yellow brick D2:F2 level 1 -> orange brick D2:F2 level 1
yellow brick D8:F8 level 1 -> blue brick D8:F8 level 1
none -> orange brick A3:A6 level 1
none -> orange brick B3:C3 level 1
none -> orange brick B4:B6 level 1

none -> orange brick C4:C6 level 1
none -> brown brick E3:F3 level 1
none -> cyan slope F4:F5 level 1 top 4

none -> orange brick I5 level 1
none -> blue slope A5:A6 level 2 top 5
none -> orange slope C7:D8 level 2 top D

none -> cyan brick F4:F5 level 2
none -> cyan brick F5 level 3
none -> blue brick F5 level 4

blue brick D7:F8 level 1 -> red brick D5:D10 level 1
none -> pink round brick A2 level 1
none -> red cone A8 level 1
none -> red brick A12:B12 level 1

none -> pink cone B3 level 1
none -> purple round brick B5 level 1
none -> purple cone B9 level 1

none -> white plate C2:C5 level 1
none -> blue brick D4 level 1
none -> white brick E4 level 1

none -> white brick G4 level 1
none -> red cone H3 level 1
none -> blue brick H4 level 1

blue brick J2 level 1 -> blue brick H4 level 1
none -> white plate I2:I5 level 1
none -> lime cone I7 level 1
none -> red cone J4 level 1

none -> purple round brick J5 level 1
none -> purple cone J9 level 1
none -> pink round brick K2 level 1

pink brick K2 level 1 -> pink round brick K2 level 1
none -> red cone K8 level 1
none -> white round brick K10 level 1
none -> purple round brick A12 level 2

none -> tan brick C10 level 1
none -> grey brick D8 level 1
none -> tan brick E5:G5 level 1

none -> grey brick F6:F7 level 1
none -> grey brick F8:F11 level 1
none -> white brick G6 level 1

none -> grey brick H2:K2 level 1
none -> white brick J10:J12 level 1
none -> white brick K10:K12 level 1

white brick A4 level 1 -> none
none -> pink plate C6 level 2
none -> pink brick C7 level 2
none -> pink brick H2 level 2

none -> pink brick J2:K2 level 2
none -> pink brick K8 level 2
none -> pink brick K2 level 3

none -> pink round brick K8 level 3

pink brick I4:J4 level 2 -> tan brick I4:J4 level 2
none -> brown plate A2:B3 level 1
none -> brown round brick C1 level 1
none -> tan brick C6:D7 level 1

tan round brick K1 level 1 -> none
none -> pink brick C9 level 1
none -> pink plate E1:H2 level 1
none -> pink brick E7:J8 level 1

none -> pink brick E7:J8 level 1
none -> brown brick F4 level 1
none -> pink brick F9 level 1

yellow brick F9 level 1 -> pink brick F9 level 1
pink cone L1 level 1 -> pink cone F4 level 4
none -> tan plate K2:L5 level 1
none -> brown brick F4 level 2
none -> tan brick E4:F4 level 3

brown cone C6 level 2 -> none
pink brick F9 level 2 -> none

━━━

▶ _Required action_
Everything in the data above must be restated verbatim.

▶ _Output of the exercise_
yellow brick D2:F2 level 1 -> orange brick D2:F2 level 1
yellow brick D8:F8 level 1 -> blue brick D8:F8 level 1
none -> orange brick A3:A6 level 1
none -> orange brick B3:C3 level 1
none -> orange brick B4:B6 level 1

none -> orange brick C4:C6 level 1
none -> brown brick E3:F3 level 1
none -> cyan slope F4:F5 level 1 top 4

none -> orange brick I5 level 1
none -> blue slope A5:A6 level 2 top 5
none -> orange slope C7:D8 level 2 top D

none -> cyan brick F4:F5 level 2
none -> cyan brick F5 level 3
none -> blue brick F5 level 4

blue brick D7:F8 level 1 -> red brick D5:D10 level 1
none -> pink round brick A2 level 1
none -> red cone A8 level 1
none -> red brick A12:B12 level 1

none -> pink cone B3 level 1
none -> purple round brick B5 level 1
none -> purple cone B9 level 1

none -> white plate C2:C5 level 1
none -> blue brick D4 level 1
none -> white brick E4 level 1

none -> white brick G4 level 1
none -> red cone H3 level 1
none -> blue brick H4 level 1

blue brick J2 level 1 -> blue brick H4 level 1
none -> white plate I2:I5 level 1
none -> lime cone I7 level 1
none -> red cone J4 level 1

none -> purple round brick J5 level 1
none -> purple cone J9 level 1
none -> pink round brick K2 level 1

pink brick K2 level 1 -> pink round brick K2 level 1
none -> red cone K8 level 1
none -> white round brick K10 level 1
none -> purple round brick A12 level 2

none -> tan brick C10 level 1
none -> grey brick D8 level 1
none -> tan brick E5:G5 level 1

none -> grey brick F6:F7 level 1
none -> grey brick F8:F11 level 1
none -> white brick G6 level 1

none -> grey brick H2:K2 level 1
none -> white brick J10:J12 level 1
none -> white brick K10:K12 level 1

white brick A4 level 1 -> none
none -> pink plate C6 level 2
none -> pink brick C7 level 2
none -> pink brick H2 level 2

none -> pink brick J2:K2 level 2
none -> pink brick K8 level 2
none -> pink brick K2 level 3

none -> pink round brick K8 level 3

pink brick I4:J4 level 2 -> tan brick I4:J4 level 2
none -> brown plate A2:B3 level 1
none -> brown round brick C1 level 1
none -> tan brick C6:D7 level 1

tan round brick K1 level 1 -> none
none -> pink brick C9 level 1
none -> pink plate E1:H2 level 1
none -> pink brick E7:J8 level 1

none -> pink brick E7:J8 level 1
none -> brown brick F4 level 1
none -> pink brick F9 level 1

yellow brick F9 level 1 -> pink brick F9 level 1
pink cone L1 level 1 -> pink cone F4 level 4
none -> tan plate K2:L5 level 1
none -> brown brick F4 level 2
none -> tan brick E4:F4 level 3

brown cone C6 level 2 -> none
pink brick F9 level 2 -> none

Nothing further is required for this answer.